* _Task statement_
Look through the material below. Return exactly the lines from the one with "camera: 170 degrees left, 10 degrees up" through the one with "orange-coloured game die (348,421)", both included.

* _Data extracts_
----

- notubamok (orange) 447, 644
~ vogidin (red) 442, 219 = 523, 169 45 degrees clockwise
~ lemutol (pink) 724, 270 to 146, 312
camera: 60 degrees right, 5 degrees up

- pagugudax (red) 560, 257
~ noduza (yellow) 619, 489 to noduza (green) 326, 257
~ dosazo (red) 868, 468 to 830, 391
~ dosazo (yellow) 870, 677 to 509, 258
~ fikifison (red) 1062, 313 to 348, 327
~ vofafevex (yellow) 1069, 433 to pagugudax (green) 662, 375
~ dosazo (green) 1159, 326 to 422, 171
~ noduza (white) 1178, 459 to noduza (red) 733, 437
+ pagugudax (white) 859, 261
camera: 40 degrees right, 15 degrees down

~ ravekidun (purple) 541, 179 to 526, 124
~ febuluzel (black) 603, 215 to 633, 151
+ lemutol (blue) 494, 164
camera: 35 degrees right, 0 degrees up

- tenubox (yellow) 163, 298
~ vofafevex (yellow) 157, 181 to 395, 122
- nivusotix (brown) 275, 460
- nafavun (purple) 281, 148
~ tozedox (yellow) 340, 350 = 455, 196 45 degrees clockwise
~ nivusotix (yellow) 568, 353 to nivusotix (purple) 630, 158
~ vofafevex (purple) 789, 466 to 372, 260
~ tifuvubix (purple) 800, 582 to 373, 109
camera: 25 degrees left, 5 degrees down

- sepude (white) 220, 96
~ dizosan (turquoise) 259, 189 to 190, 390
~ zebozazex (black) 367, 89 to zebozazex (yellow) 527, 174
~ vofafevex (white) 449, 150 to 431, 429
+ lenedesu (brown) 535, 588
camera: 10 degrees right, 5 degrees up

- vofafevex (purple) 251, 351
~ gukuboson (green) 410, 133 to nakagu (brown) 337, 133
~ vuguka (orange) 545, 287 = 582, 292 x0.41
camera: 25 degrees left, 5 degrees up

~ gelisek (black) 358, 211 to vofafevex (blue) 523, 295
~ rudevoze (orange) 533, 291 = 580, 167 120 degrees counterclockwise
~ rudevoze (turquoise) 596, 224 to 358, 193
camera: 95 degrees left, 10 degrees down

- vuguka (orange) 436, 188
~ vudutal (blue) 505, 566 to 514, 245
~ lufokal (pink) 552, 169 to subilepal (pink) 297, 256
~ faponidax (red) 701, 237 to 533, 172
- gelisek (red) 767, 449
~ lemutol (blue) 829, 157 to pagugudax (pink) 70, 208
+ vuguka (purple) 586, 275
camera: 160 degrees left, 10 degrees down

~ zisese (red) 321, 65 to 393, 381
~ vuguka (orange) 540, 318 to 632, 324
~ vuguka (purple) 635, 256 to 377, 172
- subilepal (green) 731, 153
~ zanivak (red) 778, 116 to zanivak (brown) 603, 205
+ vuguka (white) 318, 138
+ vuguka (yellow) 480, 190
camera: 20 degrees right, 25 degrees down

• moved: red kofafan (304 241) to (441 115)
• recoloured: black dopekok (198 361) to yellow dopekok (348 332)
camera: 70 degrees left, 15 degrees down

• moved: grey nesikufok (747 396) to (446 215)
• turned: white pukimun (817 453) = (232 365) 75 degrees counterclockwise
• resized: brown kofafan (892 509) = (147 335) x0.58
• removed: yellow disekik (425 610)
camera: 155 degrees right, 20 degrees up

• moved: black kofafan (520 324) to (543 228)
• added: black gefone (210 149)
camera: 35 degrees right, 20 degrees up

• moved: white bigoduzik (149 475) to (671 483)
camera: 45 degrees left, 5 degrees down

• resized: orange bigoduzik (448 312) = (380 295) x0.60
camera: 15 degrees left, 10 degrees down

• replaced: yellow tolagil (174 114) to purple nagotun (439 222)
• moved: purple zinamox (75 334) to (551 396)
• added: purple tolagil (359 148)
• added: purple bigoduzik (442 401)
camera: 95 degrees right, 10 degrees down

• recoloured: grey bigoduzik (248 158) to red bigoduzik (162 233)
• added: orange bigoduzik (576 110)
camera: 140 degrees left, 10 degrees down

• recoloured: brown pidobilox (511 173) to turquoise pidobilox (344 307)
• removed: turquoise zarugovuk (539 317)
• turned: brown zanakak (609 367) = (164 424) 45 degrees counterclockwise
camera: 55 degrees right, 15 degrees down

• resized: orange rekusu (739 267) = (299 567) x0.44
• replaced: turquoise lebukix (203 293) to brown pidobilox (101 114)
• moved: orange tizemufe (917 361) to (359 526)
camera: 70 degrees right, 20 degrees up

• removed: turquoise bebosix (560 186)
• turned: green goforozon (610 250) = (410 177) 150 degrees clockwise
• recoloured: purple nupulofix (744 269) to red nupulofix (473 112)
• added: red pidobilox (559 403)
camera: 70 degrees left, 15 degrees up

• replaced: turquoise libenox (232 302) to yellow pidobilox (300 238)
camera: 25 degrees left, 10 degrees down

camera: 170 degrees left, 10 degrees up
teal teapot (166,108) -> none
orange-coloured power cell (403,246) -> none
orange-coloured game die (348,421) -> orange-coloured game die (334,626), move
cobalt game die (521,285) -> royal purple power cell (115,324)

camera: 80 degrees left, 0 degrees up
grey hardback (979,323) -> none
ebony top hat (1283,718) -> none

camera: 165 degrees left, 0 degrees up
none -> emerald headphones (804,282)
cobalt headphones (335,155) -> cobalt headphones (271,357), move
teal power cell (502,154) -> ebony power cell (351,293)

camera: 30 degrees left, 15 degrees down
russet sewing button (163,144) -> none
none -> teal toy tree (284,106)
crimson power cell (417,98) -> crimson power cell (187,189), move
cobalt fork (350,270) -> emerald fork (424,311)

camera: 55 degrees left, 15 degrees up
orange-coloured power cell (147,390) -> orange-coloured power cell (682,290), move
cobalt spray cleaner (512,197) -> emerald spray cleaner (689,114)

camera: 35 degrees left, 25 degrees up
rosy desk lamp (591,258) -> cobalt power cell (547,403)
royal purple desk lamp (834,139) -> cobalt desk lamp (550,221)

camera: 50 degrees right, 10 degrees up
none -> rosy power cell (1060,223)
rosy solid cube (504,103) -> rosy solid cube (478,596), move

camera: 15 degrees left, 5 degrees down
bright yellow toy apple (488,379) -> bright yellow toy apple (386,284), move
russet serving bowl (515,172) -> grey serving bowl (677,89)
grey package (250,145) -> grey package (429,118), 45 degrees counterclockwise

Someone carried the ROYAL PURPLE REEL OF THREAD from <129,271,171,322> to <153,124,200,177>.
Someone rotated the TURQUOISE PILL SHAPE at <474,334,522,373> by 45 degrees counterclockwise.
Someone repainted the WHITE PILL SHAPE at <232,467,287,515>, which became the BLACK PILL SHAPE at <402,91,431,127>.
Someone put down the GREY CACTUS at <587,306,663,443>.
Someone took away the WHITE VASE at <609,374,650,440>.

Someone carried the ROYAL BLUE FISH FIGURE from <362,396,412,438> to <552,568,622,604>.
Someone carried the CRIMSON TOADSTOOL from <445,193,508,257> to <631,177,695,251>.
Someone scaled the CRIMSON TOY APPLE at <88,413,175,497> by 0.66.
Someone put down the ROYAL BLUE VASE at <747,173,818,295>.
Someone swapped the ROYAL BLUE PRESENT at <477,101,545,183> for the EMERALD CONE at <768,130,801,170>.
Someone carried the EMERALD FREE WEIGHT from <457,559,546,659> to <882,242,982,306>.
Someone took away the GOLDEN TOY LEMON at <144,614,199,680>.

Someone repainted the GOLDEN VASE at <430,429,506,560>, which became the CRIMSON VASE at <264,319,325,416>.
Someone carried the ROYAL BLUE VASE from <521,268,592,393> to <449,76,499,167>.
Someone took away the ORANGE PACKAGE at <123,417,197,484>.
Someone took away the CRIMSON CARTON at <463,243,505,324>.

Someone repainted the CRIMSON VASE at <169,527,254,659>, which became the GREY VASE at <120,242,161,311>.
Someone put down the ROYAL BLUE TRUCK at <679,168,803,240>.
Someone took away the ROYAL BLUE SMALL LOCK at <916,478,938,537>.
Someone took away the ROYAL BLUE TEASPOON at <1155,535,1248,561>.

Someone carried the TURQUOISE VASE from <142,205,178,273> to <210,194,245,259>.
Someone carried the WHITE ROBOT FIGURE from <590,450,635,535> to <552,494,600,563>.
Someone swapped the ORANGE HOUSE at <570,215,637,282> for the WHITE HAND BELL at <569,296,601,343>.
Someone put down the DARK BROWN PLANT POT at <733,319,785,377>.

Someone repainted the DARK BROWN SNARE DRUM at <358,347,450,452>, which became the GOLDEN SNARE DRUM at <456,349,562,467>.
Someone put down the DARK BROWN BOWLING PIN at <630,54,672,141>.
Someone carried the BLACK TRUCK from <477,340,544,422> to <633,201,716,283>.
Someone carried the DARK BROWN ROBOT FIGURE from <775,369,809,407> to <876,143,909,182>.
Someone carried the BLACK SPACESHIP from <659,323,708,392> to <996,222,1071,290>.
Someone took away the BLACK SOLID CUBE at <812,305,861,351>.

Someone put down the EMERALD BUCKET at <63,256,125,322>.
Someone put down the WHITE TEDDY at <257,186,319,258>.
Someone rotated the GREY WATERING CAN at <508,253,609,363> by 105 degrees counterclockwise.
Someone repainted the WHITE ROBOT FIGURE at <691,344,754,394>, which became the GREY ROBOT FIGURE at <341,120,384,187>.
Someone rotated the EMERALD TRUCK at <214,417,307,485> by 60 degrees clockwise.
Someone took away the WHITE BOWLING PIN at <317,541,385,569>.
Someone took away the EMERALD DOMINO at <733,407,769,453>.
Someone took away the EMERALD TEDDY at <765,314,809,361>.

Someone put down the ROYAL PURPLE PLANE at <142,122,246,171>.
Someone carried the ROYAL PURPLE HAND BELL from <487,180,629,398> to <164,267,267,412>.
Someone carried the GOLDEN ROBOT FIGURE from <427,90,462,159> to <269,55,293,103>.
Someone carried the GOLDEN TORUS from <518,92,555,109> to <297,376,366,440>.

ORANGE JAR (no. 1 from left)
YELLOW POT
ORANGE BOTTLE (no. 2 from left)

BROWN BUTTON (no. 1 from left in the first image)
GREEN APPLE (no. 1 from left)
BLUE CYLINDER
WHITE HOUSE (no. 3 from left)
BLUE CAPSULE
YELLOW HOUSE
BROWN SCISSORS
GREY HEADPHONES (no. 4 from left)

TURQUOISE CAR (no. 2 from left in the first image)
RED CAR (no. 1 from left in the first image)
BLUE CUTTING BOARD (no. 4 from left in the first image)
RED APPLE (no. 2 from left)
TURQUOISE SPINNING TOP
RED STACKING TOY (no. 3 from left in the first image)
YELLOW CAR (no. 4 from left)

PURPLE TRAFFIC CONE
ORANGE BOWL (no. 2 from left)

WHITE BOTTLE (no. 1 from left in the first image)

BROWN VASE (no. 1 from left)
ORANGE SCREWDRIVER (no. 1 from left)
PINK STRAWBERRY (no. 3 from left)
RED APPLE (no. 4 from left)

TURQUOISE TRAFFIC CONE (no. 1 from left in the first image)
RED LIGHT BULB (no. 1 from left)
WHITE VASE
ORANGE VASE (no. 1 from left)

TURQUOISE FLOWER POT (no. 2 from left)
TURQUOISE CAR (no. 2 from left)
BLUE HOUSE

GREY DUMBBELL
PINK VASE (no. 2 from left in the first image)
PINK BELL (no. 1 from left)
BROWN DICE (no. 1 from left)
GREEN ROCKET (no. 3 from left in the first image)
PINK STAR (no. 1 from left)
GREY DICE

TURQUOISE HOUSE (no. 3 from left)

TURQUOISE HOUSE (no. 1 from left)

----

* _Solution to this task_
camera: 170 degrees left, 10 degrees up
teal teapot (166,108) -> none
orange-coloured power cell (403,246) -> none
orange-coloured game die (348,421) -> orange-coloured game die (334,626), move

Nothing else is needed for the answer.